_Problem statement_: Among the entries below, find the line with "Q3: NMOS BSS138", then quote it and each following line up to and including the line with "V1: AC 6V (+3V3, GND) -> AC 6V (GND, IN)", and nothing else.

_Data extracts_:
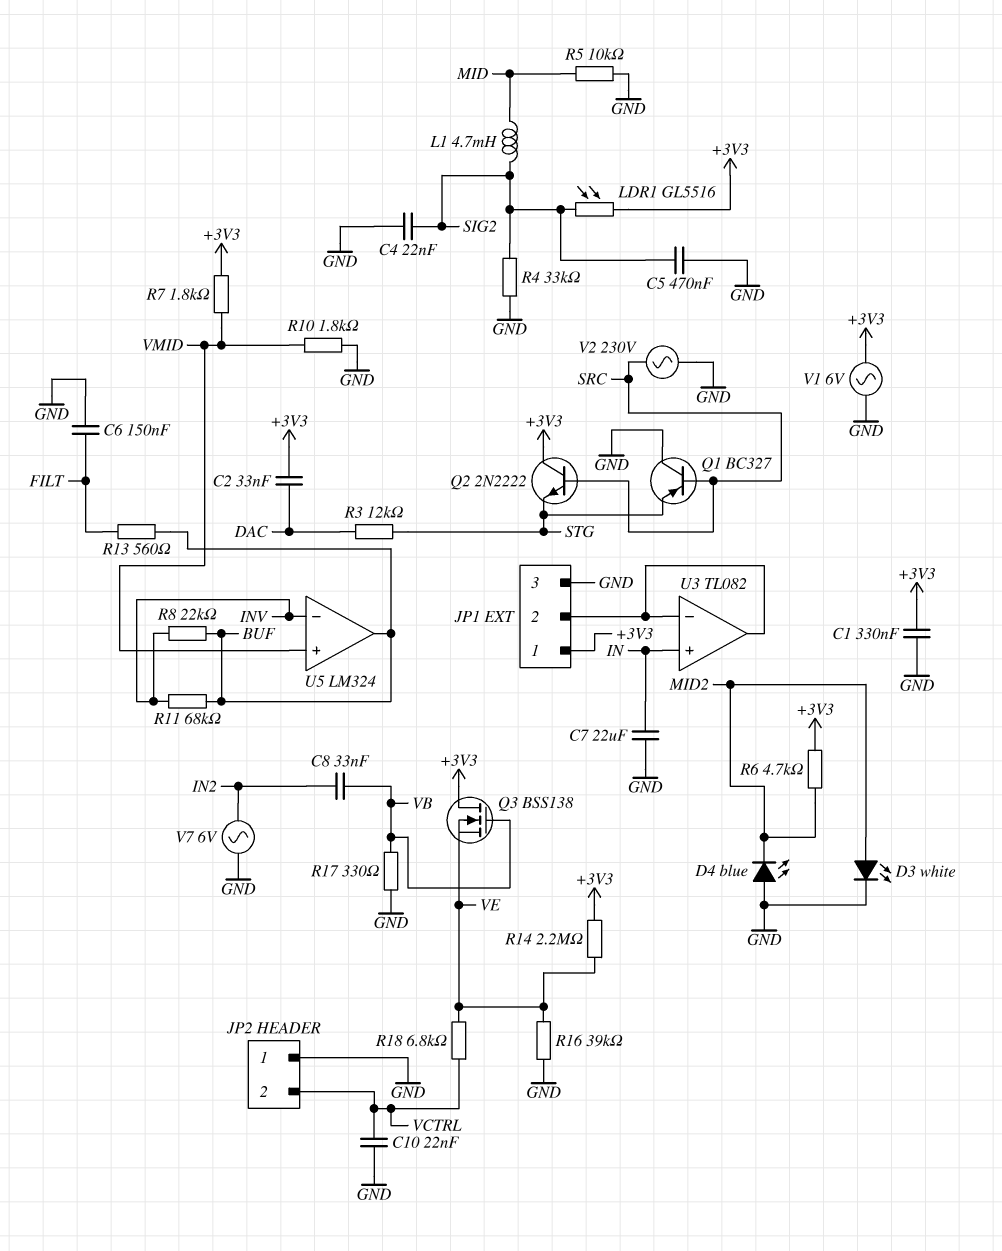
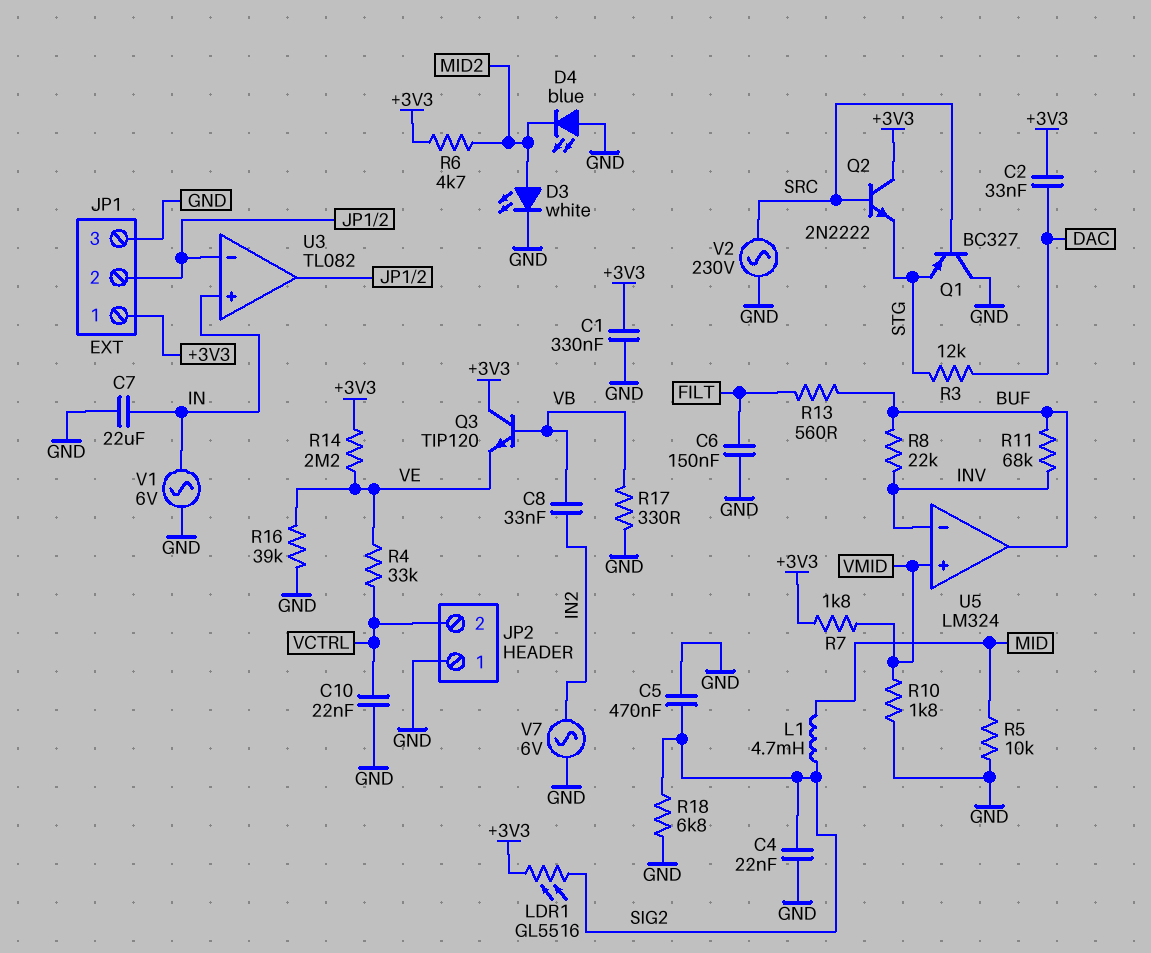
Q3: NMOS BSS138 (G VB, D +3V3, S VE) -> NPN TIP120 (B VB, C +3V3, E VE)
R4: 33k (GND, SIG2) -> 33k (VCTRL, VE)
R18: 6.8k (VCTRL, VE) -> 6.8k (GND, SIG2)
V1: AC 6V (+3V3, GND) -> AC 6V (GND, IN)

---

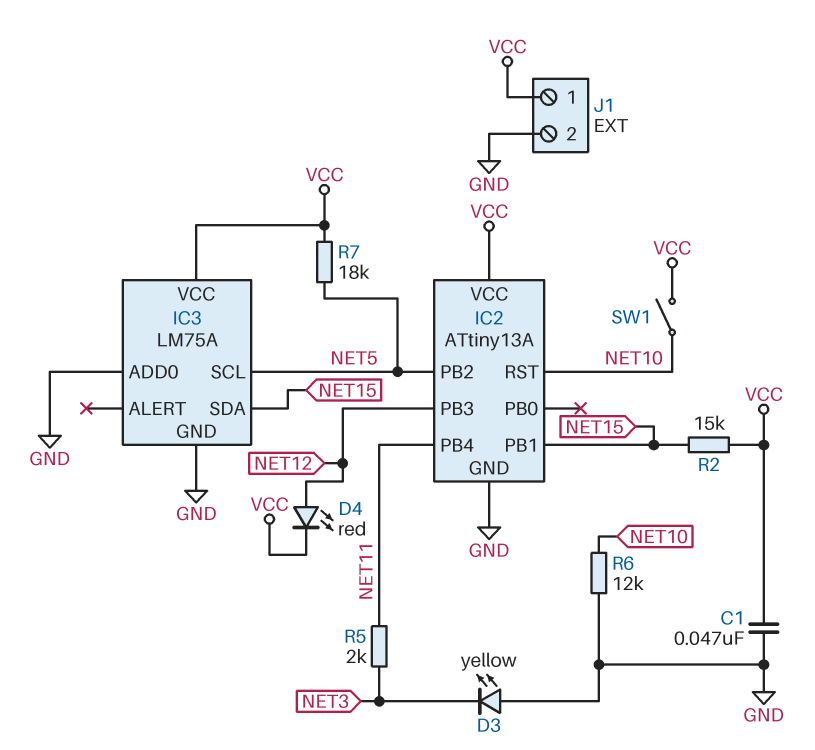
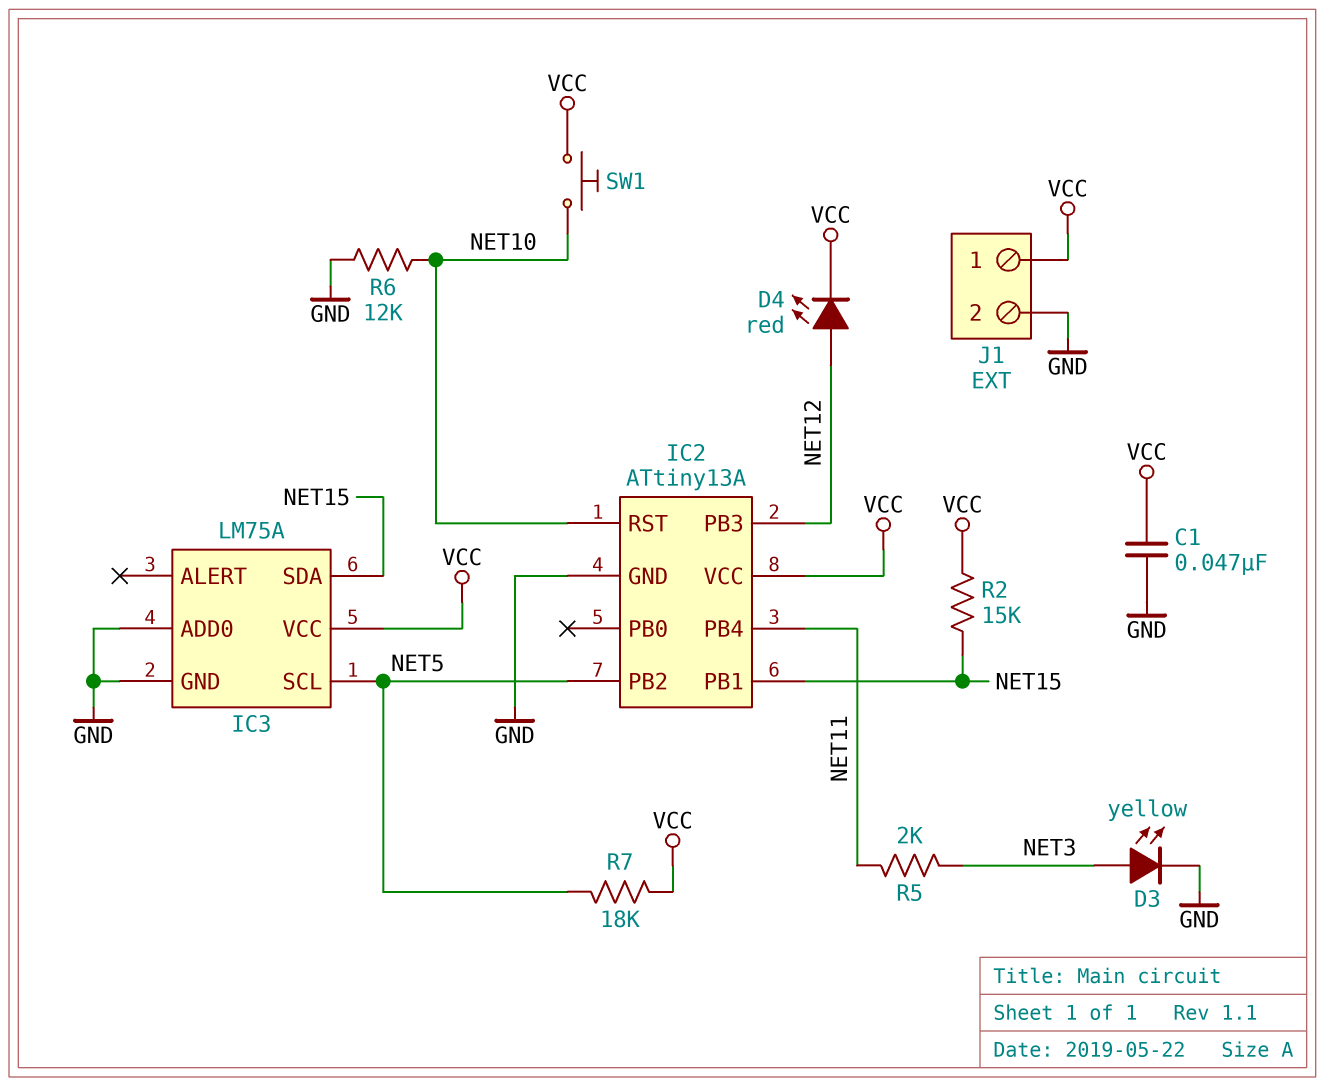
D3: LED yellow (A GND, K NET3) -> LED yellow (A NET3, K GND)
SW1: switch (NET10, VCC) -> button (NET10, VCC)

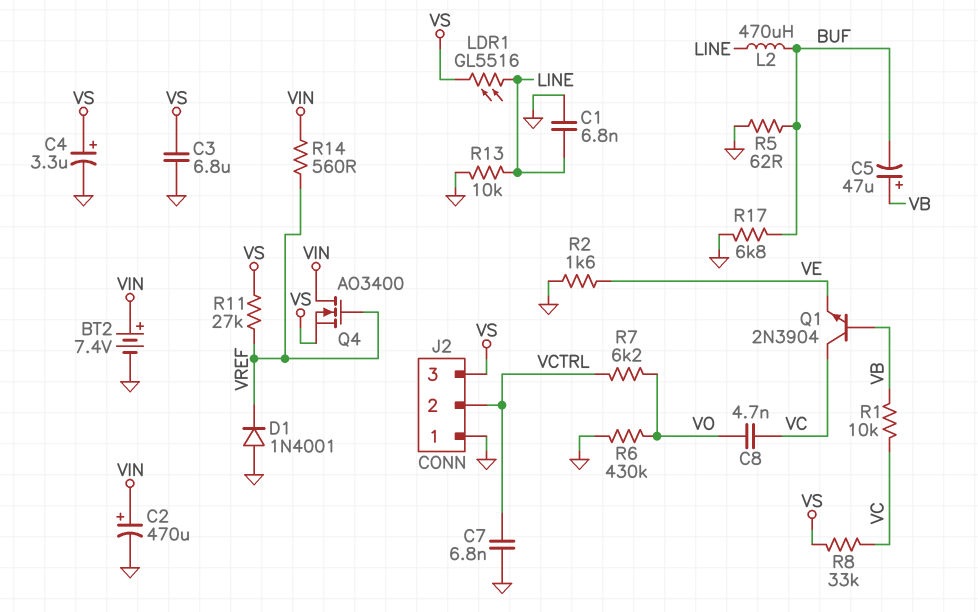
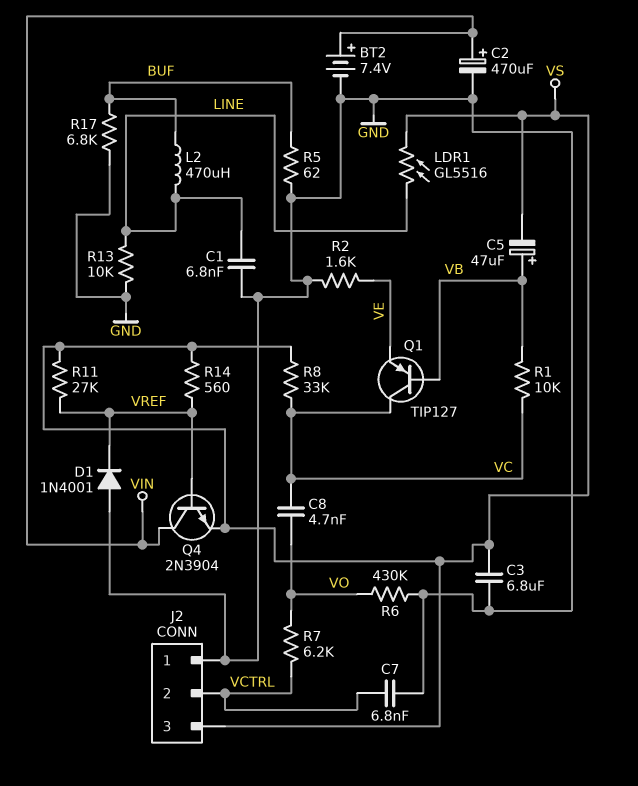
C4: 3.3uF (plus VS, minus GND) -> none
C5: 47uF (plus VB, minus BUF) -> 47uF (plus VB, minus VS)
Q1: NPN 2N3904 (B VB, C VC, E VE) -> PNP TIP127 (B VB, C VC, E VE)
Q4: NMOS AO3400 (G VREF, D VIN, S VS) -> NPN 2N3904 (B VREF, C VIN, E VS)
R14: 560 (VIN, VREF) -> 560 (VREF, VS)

* * *

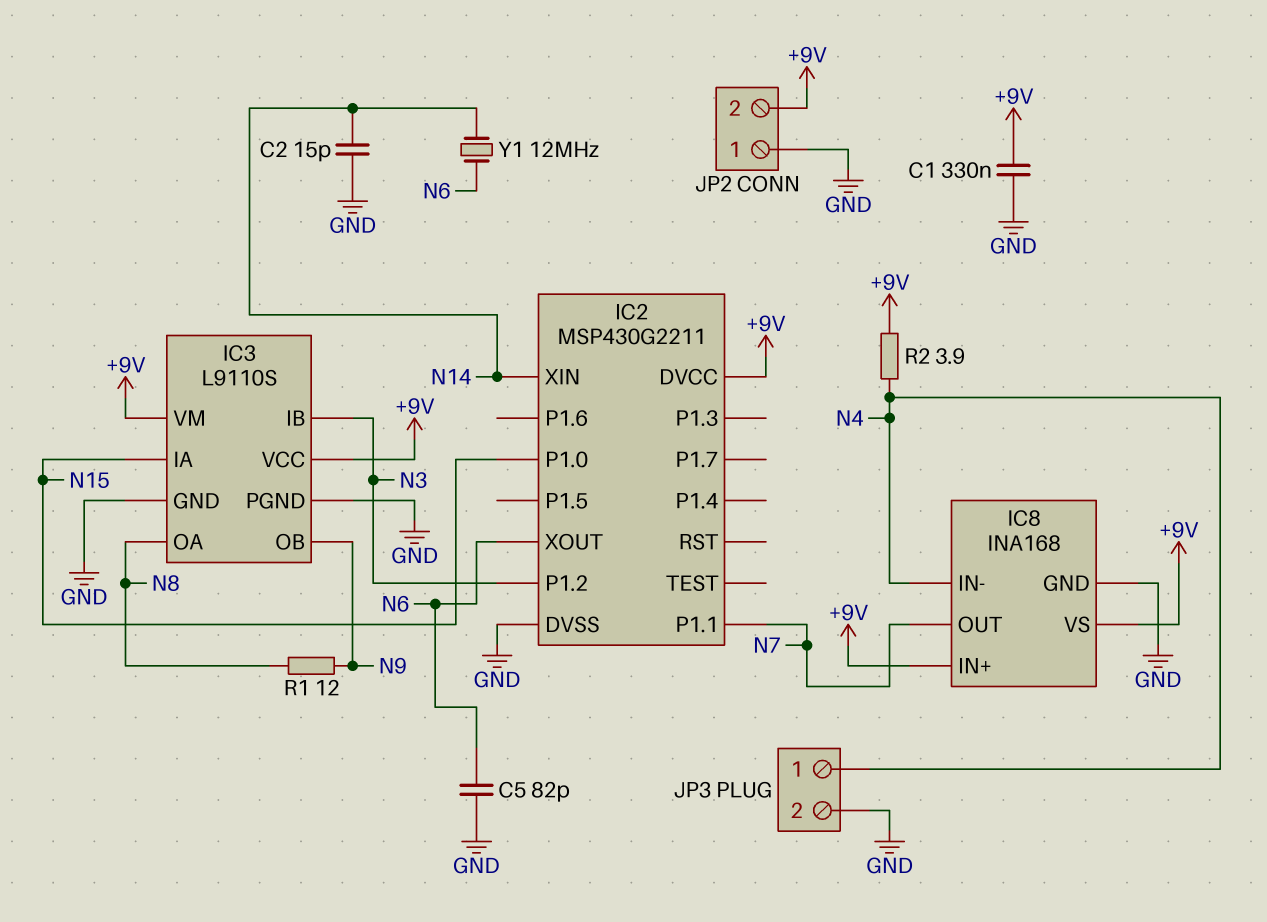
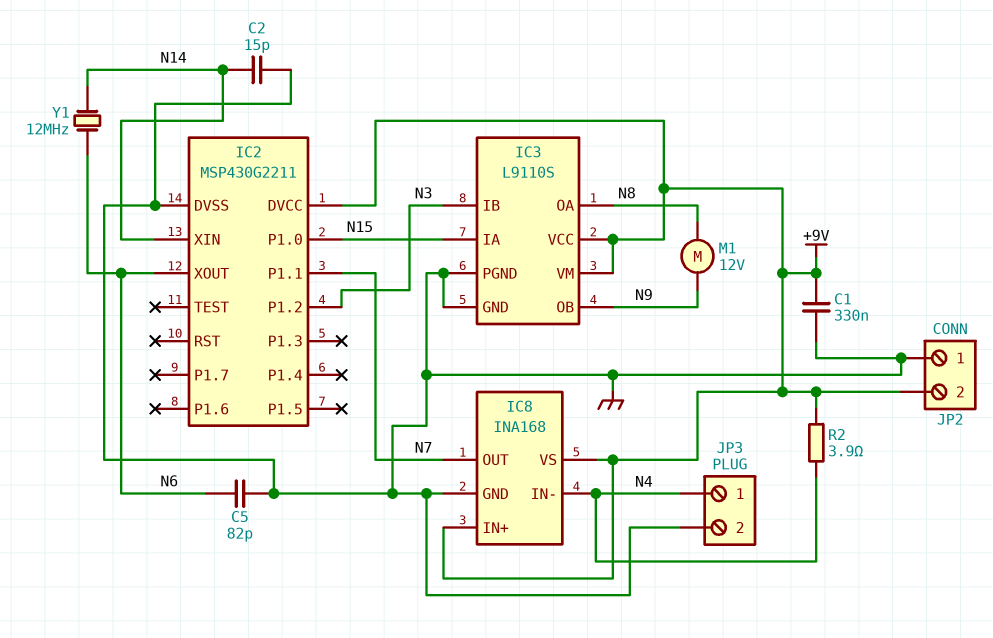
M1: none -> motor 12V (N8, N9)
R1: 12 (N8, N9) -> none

_Exercise solution_:
Q3: NMOS BSS138 (G VB, D +3V3, S VE) -> NPN TIP120 (B VB, C +3V3, E VE)
R4: 33k (GND, SIG2) -> 33k (VCTRL, VE)
R18: 6.8k (VCTRL, VE) -> 6.8k (GND, SIG2)
V1: AC 6V (+3V3, GND) -> AC 6V (GND, IN)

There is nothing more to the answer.